___ WORKING DATA

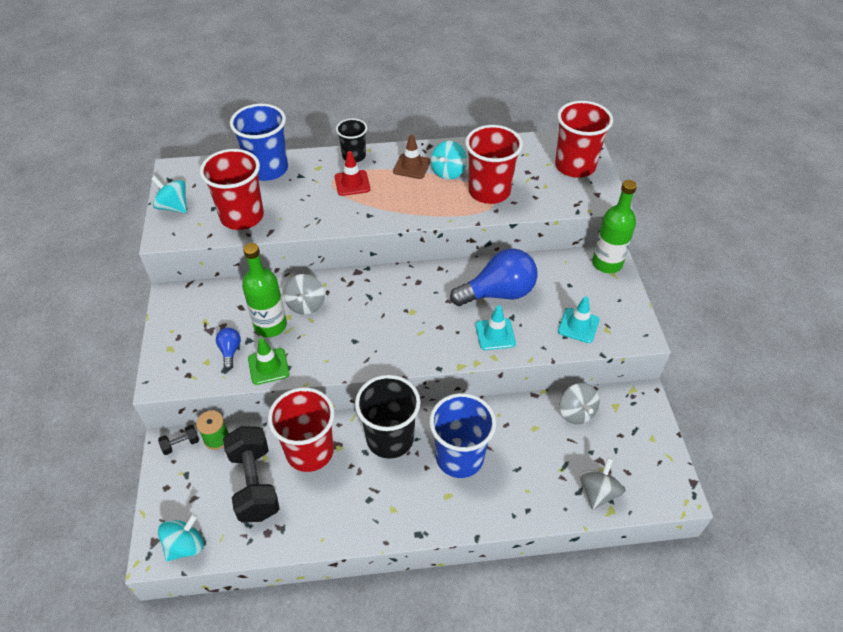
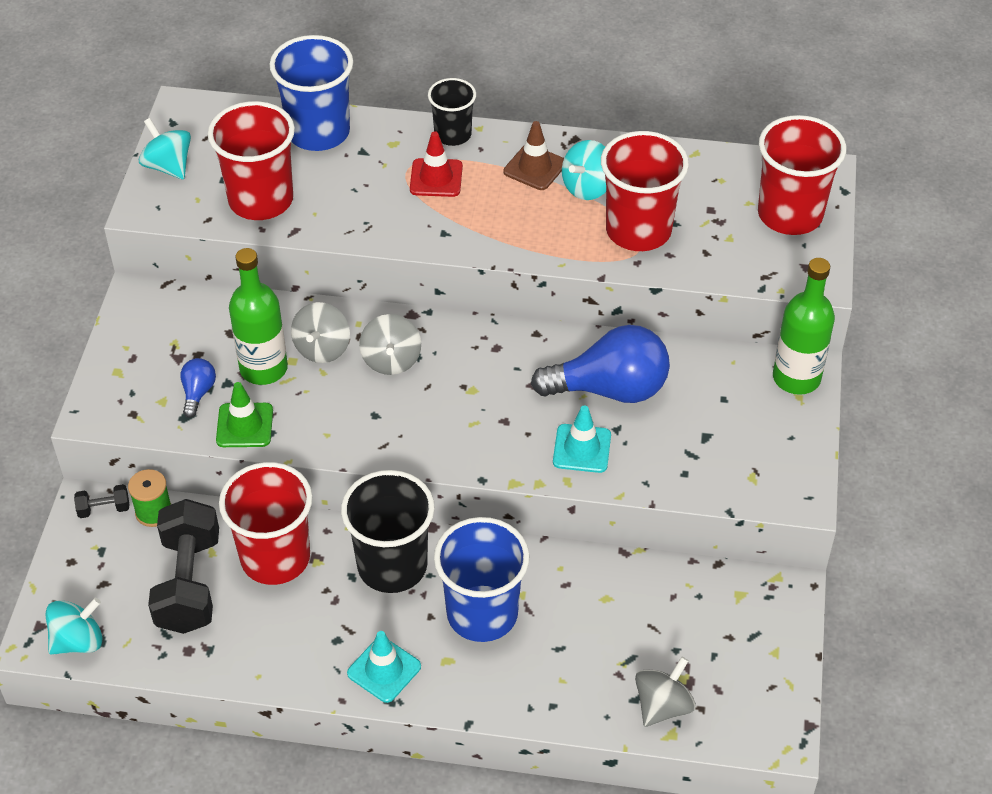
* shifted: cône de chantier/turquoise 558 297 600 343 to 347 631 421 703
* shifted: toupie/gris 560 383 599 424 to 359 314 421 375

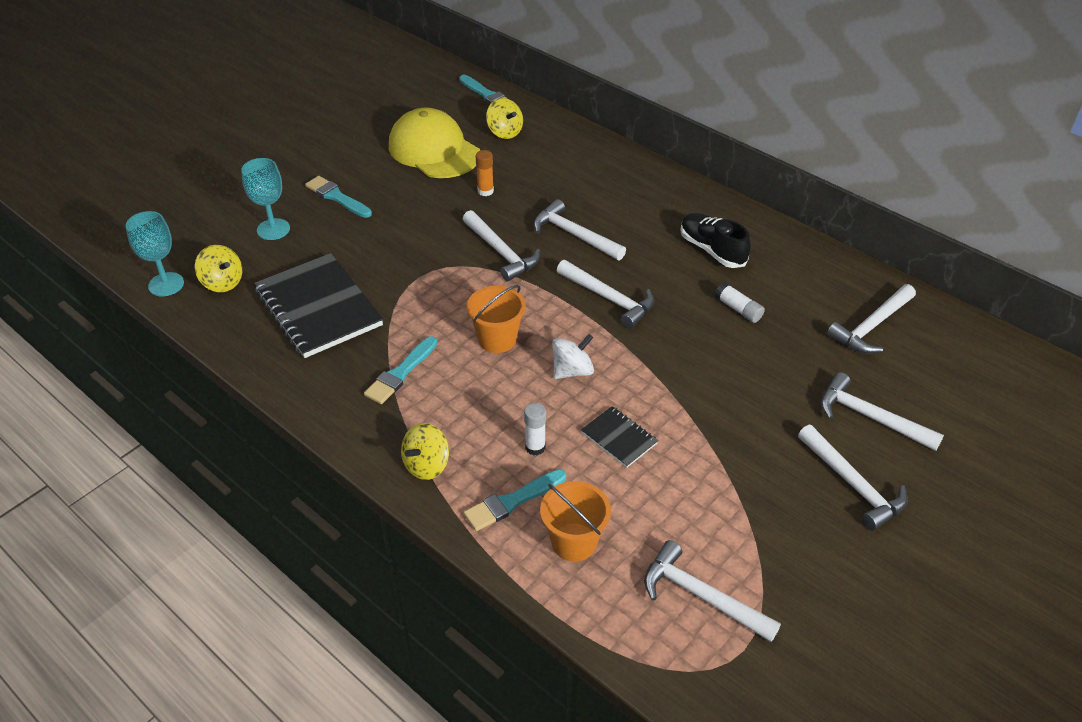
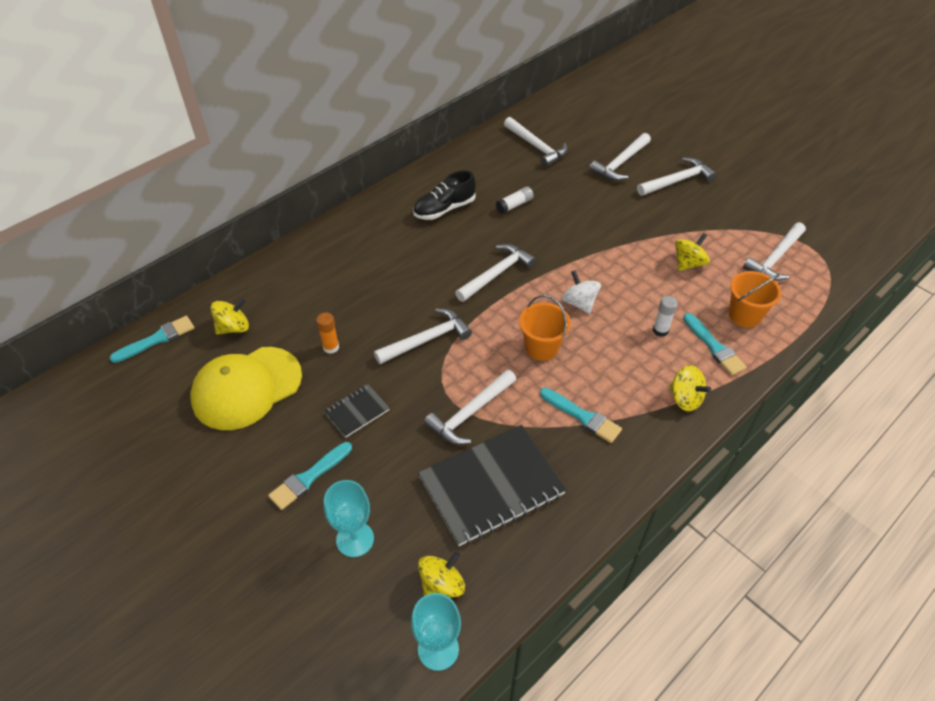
* shifted: carnet/noir 581 406 658 468 to 324 384 390 438
* shifted: marteau/blanc 534 199 626 260 to 424 369 516 445
* new: toupie/jaune 675 233 710 271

______

Word for word, give the entries back in full; the pictures do not belong in the copy.

# RESPONSE AREA
* shifted: cône de chantier/turquoise 558 297 600 343 to 347 631 421 703
* shifted: toupie/gris 560 383 599 424 to 359 314 421 375

* shifted: carnet/noir 581 406 658 468 to 324 384 390 438
* shifted: marteau/blanc 534 199 626 260 to 424 369 516 445
* new: toupie/jaune 675 233 710 271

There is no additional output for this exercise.